All the data below goes into the copy word for word, but the pictures don't.

──────── Information shown

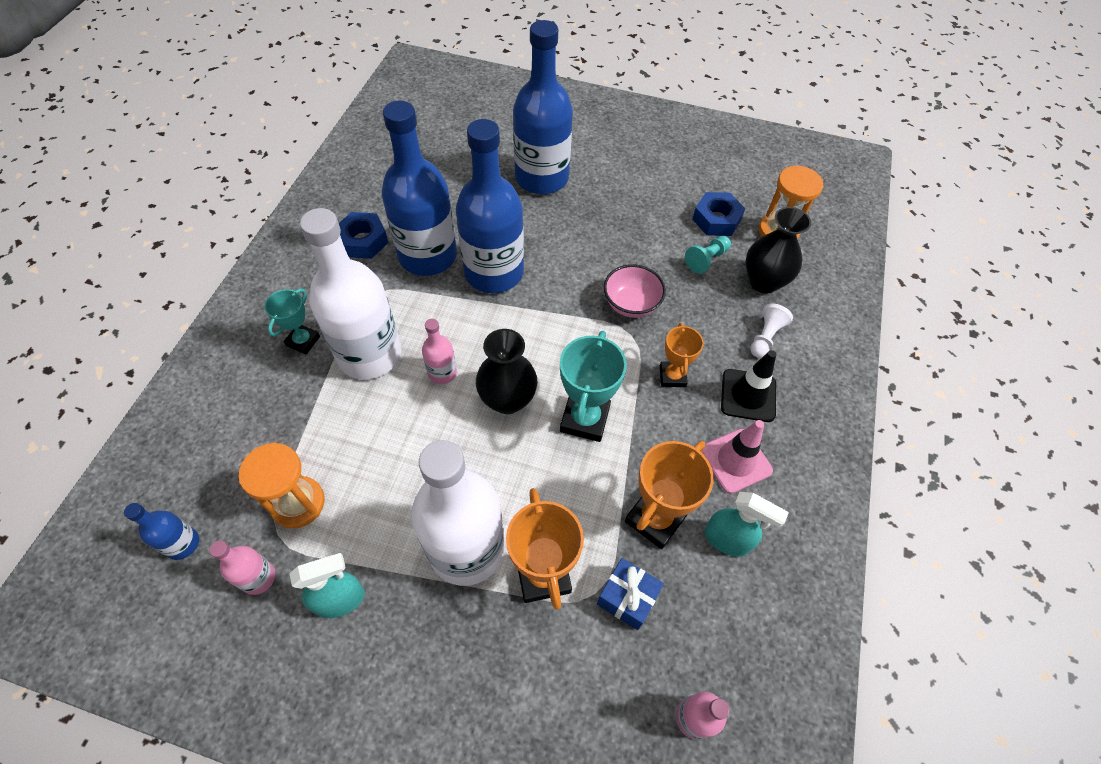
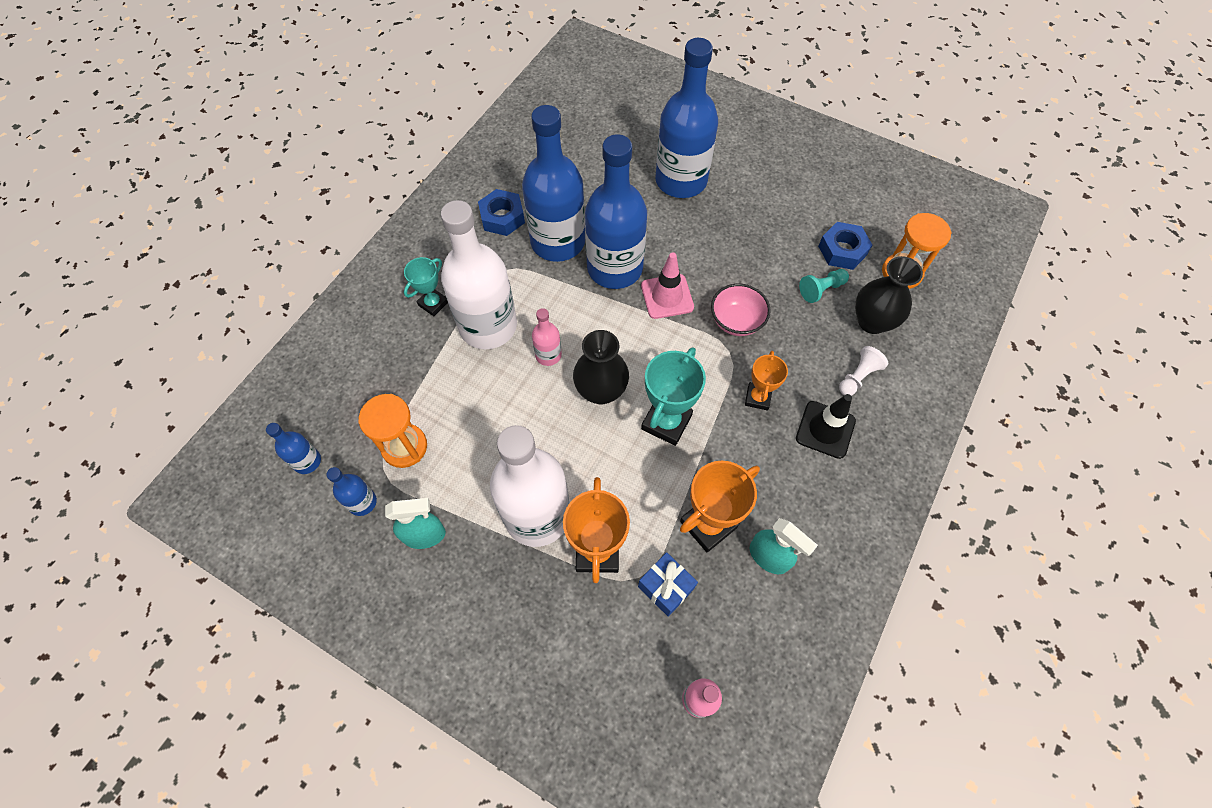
camera: 15 degrees right, 5 degrees up
(258, 577) = (362, 502): pink bottle -> blue bottle
(735, 460) = (796, 488): pink traffic cone -> pink traffic cone (667, 296)

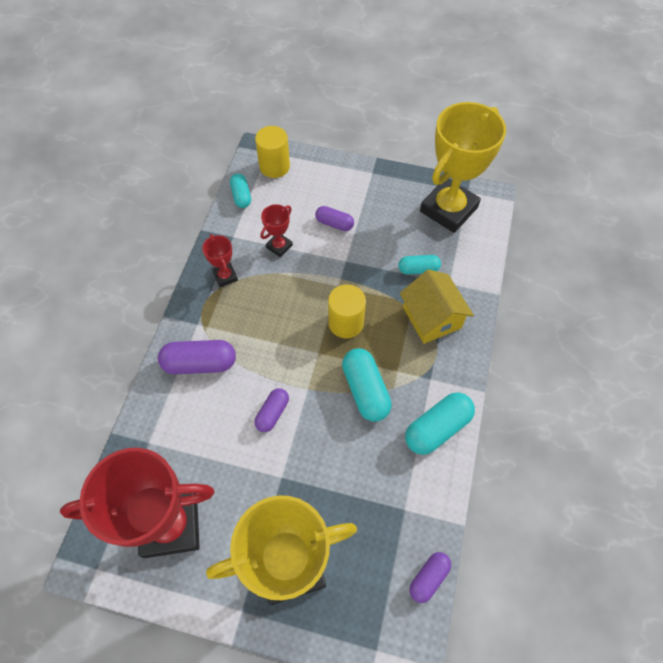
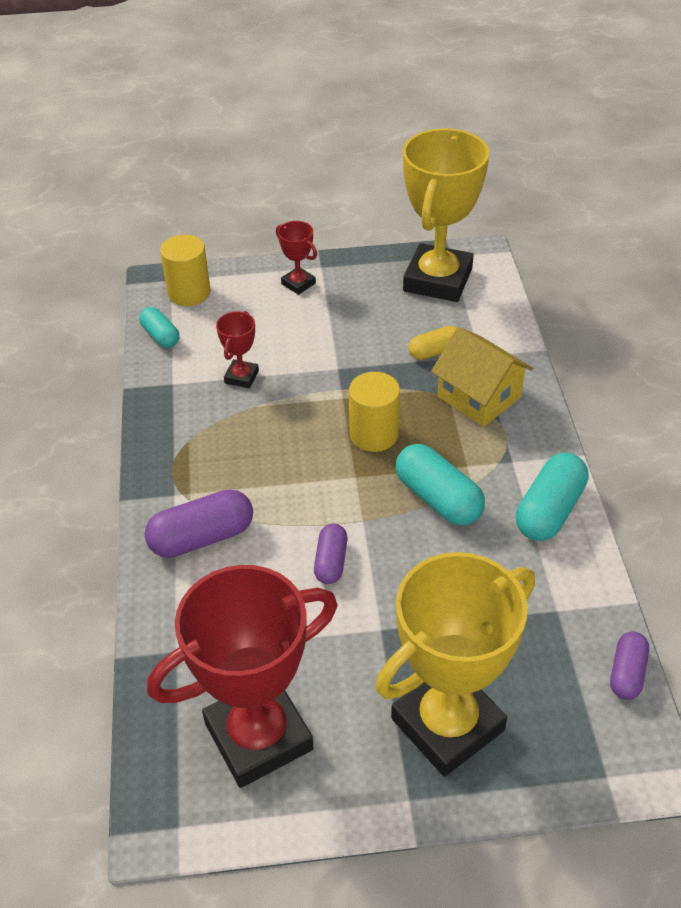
camera: 20 degrees left, 15 degrees down
(225, 276) = (185, 430): red trophy -> red trophy (298, 283)
(334, 223) = (301, 333): purple capsule -> none
(418, 269) = (434, 351): turquoise capsule -> yellow capsule

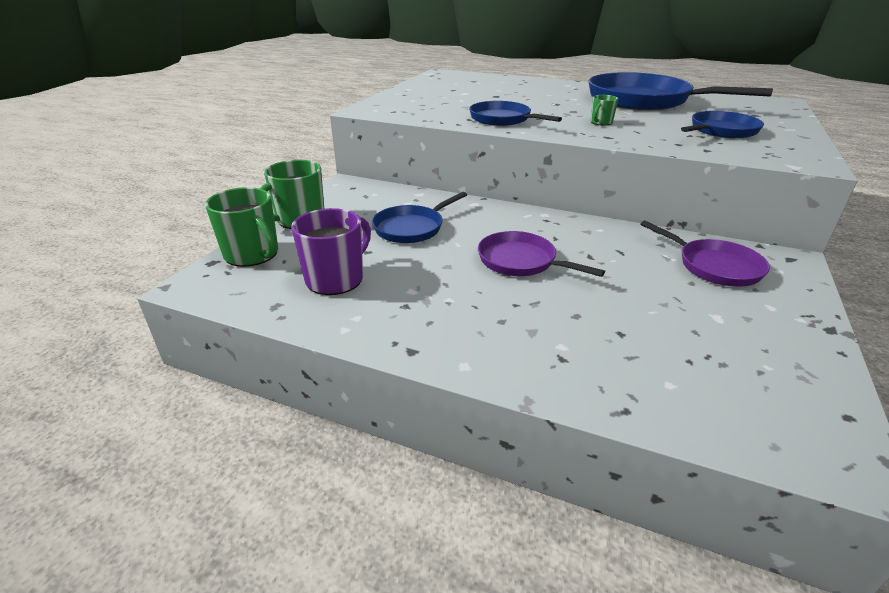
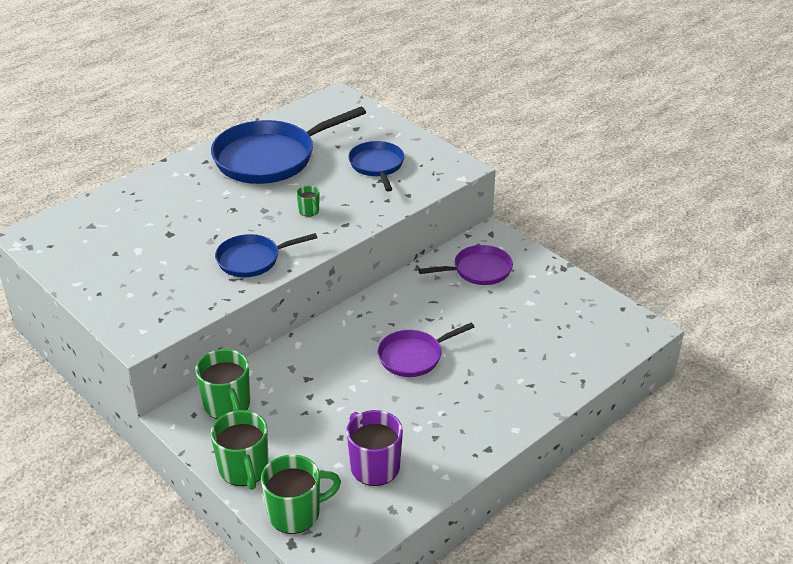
camera: 65 degrees left, 5 degrees up
(372, 196) = (227, 405): none -> green mug
(411, 228) = (316, 398): blue pan -> none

────────────────

# Response box
camera: 15 degrees right, 5 degrees up
(258, 577) = (362, 502): pink bottle -> blue bottle
(735, 460) = (796, 488): pink traffic cone -> pink traffic cone (667, 296)

camera: 20 degrees left, 15 degrees down
(225, 276) = (185, 430): red trophy -> red trophy (298, 283)
(334, 223) = (301, 333): purple capsule -> none
(418, 269) = (434, 351): turquoise capsule -> yellow capsule

camera: 65 degrees left, 5 degrees up
(372, 196) = (227, 405): none -> green mug
(411, 228) = (316, 398): blue pan -> none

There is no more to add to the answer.